<<<<
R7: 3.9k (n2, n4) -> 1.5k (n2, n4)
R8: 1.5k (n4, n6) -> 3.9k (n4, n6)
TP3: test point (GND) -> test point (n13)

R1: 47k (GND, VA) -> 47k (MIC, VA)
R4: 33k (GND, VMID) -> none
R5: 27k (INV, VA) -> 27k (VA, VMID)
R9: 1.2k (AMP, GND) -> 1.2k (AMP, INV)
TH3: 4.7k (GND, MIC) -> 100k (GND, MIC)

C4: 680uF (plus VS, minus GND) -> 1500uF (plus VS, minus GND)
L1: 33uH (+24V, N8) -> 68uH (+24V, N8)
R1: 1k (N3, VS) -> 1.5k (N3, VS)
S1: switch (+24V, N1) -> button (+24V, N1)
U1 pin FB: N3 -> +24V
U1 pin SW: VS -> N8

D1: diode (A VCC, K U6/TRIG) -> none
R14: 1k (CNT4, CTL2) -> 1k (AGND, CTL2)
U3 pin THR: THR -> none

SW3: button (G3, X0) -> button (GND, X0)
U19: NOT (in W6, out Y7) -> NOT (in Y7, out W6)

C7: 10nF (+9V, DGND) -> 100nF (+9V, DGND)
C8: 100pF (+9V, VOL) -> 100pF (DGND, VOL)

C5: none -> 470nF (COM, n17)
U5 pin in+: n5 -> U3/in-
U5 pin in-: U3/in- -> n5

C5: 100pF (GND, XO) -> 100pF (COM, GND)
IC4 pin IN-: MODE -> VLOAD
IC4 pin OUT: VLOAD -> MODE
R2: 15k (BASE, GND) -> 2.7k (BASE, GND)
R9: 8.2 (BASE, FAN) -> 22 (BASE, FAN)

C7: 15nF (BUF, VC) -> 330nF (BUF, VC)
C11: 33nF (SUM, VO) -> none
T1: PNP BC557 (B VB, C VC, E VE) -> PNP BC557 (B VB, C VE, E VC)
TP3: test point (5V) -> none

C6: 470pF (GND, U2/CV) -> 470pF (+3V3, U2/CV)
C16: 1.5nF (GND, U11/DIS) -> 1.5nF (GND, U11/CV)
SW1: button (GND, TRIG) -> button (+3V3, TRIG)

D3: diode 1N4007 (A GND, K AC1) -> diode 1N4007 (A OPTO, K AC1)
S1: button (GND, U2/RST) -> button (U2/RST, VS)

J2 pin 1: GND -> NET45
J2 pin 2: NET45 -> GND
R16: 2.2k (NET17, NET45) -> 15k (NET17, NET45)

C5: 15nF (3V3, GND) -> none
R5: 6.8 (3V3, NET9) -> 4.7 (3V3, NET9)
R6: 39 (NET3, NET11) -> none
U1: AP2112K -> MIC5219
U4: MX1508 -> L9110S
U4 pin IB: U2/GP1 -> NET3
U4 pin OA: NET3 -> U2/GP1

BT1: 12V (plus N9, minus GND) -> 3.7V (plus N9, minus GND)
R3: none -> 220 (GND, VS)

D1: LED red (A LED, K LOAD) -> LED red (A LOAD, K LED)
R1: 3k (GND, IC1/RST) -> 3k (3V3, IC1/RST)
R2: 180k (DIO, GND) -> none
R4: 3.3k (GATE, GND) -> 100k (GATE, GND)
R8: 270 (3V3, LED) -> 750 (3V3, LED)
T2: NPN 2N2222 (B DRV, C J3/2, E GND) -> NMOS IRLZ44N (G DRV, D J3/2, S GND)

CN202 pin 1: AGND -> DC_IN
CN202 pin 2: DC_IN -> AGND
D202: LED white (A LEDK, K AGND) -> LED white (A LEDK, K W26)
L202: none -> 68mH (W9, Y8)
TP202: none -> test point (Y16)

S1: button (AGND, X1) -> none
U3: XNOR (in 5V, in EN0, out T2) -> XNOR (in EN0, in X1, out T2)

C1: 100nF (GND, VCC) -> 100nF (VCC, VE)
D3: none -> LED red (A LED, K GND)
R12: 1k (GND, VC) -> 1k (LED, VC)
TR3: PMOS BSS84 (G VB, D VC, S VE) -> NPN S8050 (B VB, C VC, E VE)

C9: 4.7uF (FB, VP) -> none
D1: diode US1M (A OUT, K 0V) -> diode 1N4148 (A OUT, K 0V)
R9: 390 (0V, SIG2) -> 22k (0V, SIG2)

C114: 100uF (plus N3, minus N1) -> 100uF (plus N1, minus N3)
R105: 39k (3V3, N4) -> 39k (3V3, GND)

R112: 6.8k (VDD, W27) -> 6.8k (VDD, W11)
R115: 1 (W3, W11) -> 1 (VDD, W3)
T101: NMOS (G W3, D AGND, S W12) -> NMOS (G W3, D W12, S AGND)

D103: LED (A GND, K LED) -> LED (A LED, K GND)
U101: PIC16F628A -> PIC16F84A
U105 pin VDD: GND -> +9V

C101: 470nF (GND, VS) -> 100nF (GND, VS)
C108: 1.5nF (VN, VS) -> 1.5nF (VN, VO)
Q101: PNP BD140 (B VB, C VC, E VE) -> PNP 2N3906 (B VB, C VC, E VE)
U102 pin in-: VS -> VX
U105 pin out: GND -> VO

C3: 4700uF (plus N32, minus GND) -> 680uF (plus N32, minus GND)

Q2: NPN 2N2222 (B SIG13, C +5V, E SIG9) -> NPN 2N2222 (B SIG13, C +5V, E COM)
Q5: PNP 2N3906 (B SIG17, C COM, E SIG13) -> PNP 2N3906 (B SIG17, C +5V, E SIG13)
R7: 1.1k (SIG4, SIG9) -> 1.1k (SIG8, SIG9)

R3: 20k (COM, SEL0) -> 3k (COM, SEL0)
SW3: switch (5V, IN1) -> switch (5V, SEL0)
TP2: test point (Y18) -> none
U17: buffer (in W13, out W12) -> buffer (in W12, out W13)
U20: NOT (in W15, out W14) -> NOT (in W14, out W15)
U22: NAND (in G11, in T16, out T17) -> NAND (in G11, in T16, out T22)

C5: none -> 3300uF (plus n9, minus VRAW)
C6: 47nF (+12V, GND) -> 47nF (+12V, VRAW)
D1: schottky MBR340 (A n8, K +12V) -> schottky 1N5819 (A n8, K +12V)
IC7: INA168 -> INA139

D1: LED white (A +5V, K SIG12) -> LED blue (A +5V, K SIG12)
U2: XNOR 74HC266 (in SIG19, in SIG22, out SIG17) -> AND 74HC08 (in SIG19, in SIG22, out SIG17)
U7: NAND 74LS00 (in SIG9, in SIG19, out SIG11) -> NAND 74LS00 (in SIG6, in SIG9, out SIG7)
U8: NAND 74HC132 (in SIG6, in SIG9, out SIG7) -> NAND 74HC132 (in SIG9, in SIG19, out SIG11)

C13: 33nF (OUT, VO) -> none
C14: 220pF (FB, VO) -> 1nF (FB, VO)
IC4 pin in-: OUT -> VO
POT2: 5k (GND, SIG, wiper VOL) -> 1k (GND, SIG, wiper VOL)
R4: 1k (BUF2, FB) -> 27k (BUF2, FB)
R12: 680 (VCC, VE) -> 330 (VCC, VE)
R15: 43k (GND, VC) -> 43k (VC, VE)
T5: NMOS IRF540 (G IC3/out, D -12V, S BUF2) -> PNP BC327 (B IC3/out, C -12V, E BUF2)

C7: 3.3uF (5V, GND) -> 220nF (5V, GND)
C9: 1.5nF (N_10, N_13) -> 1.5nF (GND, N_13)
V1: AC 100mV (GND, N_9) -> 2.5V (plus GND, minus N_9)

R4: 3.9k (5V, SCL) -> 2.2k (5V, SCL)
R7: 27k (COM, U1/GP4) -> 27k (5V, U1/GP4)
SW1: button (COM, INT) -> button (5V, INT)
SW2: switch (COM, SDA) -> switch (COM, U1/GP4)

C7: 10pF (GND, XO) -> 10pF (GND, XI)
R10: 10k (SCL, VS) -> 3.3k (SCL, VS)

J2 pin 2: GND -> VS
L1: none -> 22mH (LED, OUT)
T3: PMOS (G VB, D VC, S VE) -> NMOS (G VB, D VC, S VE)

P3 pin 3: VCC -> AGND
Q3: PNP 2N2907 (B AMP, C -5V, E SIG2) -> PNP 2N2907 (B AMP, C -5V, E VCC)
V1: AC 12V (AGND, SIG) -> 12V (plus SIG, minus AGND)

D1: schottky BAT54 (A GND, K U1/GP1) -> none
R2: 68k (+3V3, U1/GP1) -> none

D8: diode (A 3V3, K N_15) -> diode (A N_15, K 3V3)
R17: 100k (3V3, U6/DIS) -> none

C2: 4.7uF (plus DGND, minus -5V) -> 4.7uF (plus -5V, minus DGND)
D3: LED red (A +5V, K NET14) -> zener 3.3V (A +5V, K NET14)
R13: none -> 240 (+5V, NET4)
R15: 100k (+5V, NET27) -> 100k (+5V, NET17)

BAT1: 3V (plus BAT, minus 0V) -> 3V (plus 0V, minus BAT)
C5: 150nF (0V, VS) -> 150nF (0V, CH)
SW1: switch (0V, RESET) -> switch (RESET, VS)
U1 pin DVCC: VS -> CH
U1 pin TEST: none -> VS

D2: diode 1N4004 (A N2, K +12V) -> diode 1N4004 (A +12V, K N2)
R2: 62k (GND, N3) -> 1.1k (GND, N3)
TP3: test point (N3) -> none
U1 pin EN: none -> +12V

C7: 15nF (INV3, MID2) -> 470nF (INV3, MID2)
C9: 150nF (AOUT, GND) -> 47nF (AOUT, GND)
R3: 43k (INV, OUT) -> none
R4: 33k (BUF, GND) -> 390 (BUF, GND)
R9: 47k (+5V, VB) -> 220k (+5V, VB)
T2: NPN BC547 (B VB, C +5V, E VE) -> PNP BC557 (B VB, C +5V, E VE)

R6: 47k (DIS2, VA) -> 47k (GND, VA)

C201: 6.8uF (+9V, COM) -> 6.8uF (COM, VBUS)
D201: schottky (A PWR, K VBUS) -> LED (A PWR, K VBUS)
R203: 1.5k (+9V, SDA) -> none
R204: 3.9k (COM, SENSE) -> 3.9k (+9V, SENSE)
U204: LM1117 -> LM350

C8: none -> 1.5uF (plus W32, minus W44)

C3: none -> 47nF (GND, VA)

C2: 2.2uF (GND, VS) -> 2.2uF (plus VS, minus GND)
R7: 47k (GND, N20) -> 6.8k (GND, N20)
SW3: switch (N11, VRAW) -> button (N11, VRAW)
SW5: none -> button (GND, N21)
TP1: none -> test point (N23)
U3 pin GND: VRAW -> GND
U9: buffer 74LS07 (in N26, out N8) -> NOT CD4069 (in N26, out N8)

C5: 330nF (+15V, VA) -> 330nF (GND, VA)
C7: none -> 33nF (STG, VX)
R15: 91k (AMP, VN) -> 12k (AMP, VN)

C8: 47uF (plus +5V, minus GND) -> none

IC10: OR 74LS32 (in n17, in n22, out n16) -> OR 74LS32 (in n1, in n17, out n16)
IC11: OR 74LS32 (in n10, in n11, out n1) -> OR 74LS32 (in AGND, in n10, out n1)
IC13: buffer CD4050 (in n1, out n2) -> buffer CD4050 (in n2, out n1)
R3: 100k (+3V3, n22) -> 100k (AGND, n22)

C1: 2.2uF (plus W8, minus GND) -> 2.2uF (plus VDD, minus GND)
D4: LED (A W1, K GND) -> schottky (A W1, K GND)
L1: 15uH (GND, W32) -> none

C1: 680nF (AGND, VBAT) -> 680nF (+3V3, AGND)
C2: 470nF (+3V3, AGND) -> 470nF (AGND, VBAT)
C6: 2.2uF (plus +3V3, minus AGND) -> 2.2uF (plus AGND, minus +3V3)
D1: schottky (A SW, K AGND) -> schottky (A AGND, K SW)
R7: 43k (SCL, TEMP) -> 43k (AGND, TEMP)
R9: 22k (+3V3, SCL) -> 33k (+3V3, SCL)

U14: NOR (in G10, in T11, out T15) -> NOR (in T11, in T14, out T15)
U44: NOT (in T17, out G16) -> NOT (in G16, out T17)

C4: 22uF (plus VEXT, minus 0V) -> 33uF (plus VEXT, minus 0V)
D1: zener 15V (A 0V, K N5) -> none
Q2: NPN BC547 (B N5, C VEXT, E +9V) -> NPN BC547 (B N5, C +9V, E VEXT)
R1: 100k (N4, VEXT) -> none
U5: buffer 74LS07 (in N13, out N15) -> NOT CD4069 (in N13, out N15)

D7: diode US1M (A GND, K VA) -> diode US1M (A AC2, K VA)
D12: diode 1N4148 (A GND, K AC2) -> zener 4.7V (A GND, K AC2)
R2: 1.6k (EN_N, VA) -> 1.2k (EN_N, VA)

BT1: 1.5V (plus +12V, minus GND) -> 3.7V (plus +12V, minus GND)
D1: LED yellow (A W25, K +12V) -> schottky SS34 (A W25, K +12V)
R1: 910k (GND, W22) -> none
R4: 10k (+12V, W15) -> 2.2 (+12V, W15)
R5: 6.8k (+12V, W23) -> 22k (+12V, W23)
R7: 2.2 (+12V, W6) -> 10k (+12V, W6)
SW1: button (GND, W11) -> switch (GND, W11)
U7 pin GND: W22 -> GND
>>>>
▶ **What you will do**
Look above for the line containing "U8: NAND 74HC132" and the line containing "R15: 43k (GND, VC) -> 43k (VC, VE)". Transcribe both, with the lines between them, exactly.

▶ **Reply**
U8: NAND 74HC132 (in SIG6, in SIG9, out SIG7) -> NAND 74HC132 (in SIG9, in SIG19, out SIG11)

C13: 33nF (OUT, VO) -> none
C14: 220pF (FB, VO) -> 1nF (FB, VO)
IC4 pin in-: OUT -> VO
POT2: 5k (GND, SIG, wiper VOL) -> 1k (GND, SIG, wiper VOL)
R4: 1k (BUF2, FB) -> 27k (BUF2, FB)
R12: 680 (VCC, VE) -> 330 (VCC, VE)
R15: 43k (GND, VC) -> 43k (VC, VE)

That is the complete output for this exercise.